Task instructions: In the records below, copy the lines from the one containing "coordinates (128, 448)." through the one containing "Measure the distance between wooden", without changing a word.

━━ Dataset records ━━

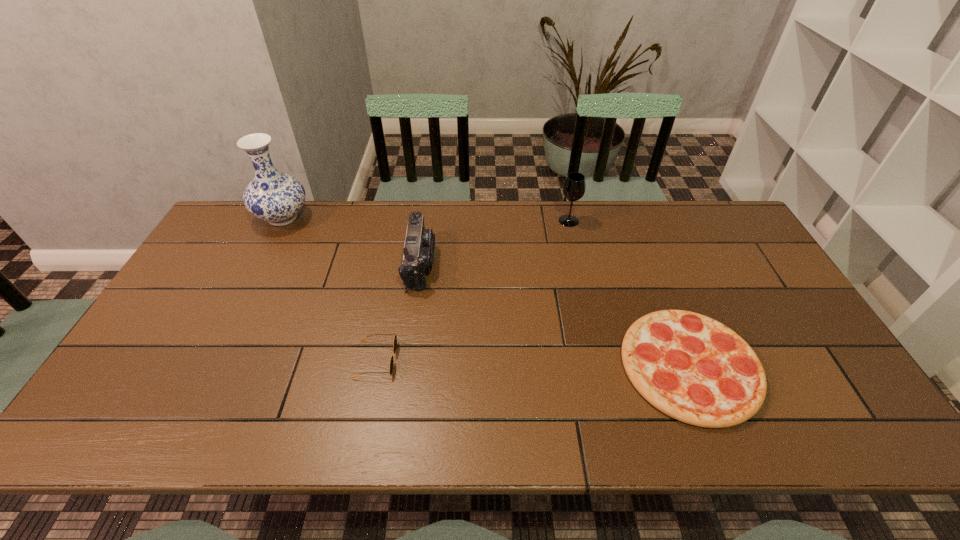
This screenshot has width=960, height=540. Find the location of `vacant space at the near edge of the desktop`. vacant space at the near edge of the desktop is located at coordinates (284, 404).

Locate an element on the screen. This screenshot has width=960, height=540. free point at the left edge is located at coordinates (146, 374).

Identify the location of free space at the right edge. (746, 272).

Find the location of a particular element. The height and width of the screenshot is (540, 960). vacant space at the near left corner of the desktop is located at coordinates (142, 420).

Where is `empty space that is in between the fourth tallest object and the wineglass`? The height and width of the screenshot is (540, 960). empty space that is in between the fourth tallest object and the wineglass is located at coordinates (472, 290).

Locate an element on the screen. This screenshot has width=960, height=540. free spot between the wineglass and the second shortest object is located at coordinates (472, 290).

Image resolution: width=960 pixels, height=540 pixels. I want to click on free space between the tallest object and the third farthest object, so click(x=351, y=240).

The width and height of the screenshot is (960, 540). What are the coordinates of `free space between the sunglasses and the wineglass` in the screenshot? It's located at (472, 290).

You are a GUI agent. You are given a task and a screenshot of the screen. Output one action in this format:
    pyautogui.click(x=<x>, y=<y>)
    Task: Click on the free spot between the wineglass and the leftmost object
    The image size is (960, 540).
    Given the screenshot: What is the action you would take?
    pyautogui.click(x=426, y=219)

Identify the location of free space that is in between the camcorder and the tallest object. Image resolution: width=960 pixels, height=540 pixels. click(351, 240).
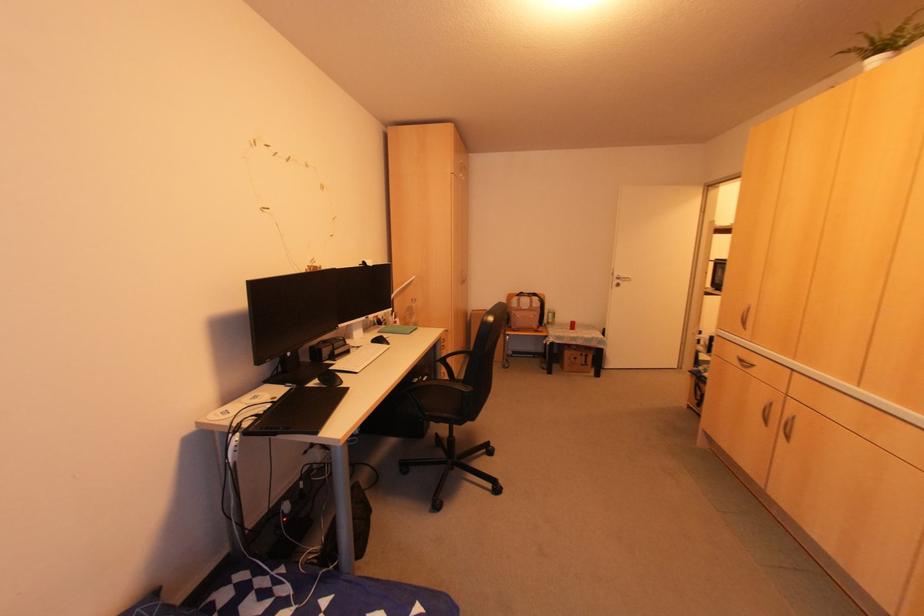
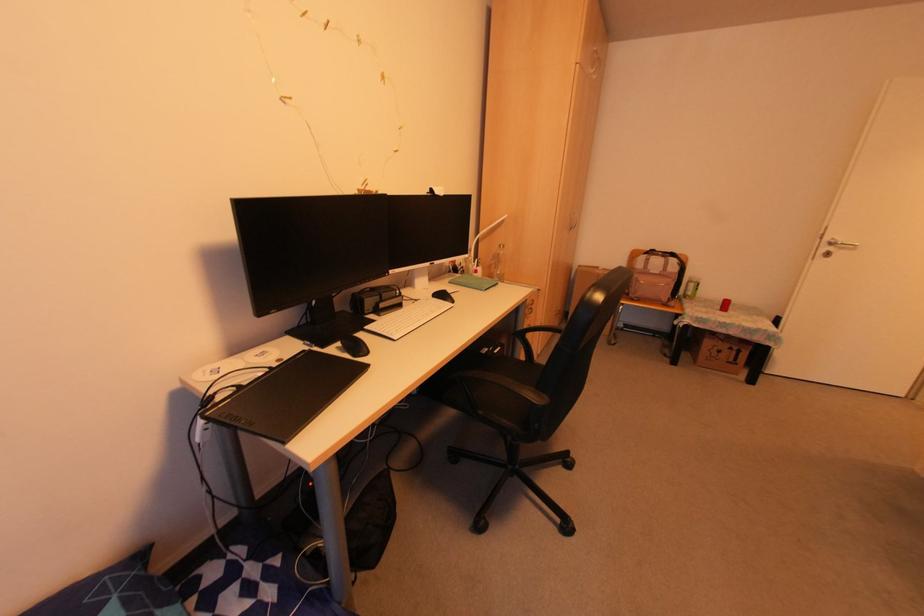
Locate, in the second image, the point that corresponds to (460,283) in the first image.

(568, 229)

━━━
━━ Dataset records ━━

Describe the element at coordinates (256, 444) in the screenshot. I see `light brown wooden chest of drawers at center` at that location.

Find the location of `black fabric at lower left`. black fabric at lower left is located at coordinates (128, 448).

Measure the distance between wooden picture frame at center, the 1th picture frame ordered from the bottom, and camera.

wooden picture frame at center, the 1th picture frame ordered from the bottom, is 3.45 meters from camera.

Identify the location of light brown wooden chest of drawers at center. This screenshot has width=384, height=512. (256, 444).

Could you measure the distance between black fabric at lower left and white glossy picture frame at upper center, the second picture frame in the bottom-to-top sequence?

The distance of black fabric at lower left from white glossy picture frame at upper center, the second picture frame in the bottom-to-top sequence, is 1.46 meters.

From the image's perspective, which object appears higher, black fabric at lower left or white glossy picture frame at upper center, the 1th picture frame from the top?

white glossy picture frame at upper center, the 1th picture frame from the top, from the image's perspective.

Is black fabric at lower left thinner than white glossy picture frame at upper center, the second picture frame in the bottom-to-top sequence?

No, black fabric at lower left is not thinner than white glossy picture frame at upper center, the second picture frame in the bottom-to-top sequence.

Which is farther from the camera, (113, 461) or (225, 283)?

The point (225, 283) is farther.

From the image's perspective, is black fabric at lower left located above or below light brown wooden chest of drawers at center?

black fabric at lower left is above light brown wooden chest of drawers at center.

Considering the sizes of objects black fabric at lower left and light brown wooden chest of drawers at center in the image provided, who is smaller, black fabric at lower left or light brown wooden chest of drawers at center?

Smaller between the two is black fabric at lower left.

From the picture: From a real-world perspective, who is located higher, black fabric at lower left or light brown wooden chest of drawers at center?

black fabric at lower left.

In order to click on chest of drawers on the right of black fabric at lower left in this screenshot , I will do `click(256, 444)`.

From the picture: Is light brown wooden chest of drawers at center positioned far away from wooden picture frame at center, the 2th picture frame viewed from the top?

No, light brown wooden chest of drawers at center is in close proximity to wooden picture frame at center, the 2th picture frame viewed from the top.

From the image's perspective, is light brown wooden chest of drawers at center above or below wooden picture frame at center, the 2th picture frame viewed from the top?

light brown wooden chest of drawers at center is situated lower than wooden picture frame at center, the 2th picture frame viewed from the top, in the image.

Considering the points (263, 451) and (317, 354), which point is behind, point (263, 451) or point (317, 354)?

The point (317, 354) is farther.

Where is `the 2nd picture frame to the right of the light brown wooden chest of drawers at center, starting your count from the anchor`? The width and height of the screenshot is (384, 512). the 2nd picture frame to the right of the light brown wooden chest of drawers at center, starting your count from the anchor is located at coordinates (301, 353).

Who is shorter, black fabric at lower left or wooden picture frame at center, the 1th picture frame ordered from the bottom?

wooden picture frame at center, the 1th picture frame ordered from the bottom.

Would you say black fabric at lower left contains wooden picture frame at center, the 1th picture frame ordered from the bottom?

━━━
━━ Dataset records ━━

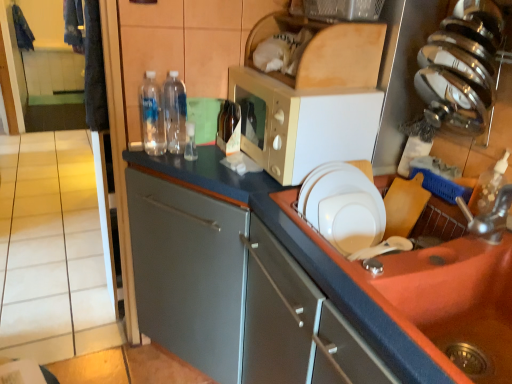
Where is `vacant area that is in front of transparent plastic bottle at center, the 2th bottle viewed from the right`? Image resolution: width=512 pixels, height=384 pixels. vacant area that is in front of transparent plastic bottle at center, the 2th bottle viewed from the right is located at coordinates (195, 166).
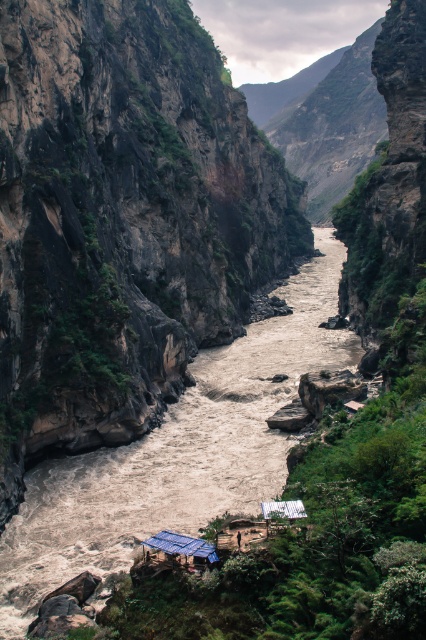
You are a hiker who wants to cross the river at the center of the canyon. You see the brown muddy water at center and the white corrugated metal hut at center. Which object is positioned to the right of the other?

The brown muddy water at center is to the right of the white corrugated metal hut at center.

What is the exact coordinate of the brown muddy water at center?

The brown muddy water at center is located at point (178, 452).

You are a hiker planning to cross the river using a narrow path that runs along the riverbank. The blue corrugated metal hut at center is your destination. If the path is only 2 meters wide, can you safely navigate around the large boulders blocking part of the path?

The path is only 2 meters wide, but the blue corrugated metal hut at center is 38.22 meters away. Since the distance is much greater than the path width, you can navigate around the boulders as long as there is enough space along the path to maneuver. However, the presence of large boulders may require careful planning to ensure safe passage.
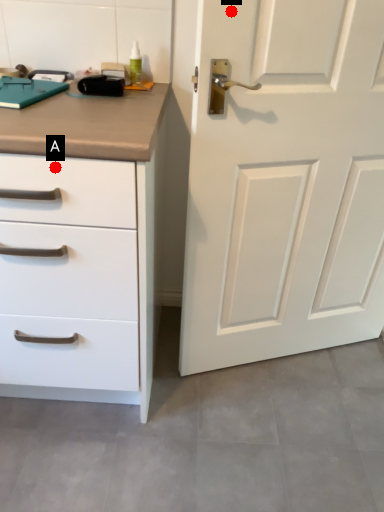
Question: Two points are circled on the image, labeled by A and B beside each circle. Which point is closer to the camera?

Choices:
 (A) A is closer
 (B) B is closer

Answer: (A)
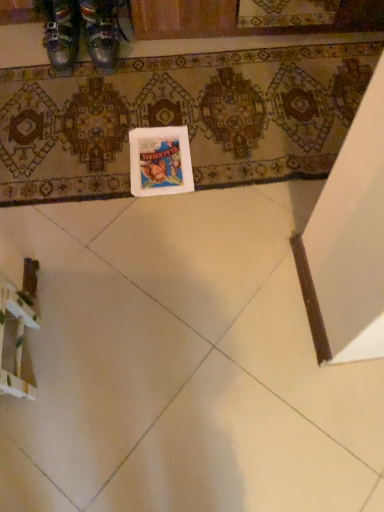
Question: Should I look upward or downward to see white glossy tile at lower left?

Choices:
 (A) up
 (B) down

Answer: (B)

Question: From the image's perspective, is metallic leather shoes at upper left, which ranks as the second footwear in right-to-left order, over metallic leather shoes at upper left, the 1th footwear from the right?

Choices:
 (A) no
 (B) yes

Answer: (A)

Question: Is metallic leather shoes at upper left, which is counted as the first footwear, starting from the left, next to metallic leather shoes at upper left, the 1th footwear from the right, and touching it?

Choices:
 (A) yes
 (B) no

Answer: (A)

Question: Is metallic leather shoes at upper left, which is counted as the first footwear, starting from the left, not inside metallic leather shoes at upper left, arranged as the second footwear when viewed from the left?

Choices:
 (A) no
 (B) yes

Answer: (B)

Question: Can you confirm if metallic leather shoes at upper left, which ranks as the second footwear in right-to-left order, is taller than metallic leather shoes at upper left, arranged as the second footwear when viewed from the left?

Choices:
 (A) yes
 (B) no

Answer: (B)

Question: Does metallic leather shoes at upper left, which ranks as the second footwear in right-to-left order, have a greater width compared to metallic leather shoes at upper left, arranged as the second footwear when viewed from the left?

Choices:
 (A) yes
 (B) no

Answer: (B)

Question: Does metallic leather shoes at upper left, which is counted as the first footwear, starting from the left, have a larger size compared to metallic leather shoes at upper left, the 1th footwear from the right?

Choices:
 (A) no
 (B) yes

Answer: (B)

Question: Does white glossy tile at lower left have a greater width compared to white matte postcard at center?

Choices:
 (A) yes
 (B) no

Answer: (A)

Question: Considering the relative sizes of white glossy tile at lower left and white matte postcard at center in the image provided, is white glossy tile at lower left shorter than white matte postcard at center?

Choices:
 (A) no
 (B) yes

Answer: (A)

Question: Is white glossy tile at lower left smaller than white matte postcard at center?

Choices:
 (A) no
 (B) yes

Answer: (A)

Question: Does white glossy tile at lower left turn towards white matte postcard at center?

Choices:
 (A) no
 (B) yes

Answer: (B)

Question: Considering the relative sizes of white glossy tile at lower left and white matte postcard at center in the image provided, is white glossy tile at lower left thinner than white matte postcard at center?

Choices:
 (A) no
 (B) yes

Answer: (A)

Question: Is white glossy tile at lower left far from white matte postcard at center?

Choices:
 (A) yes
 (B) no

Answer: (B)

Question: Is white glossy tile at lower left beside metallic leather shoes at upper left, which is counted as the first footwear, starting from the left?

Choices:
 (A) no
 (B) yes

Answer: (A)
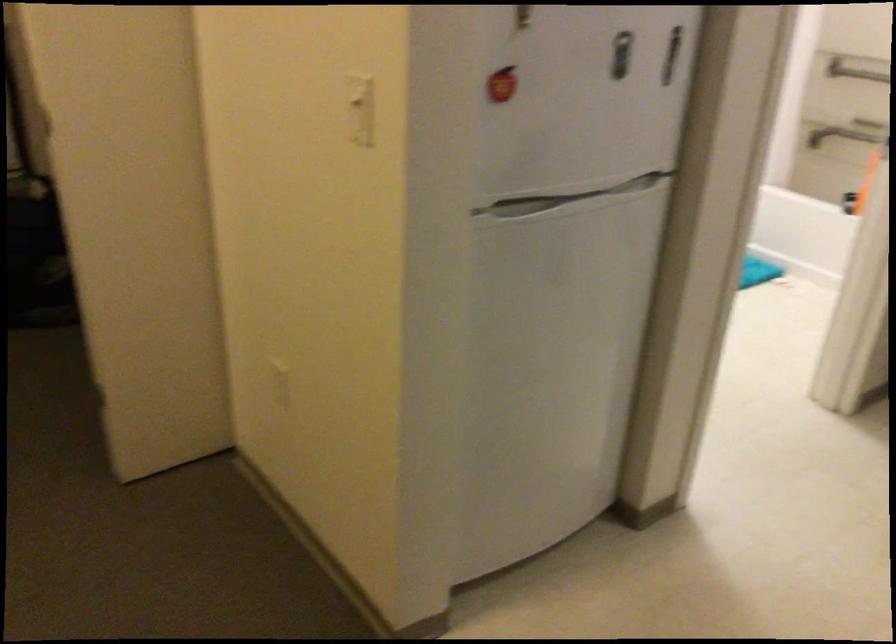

━━━

Response to the task:
Find the location of `black fabric at lower left`. black fabric at lower left is located at coordinates (128, 448).

Measure the distance between wooden picture frame at center, the 1th picture frame ordered from the bottom, and camera.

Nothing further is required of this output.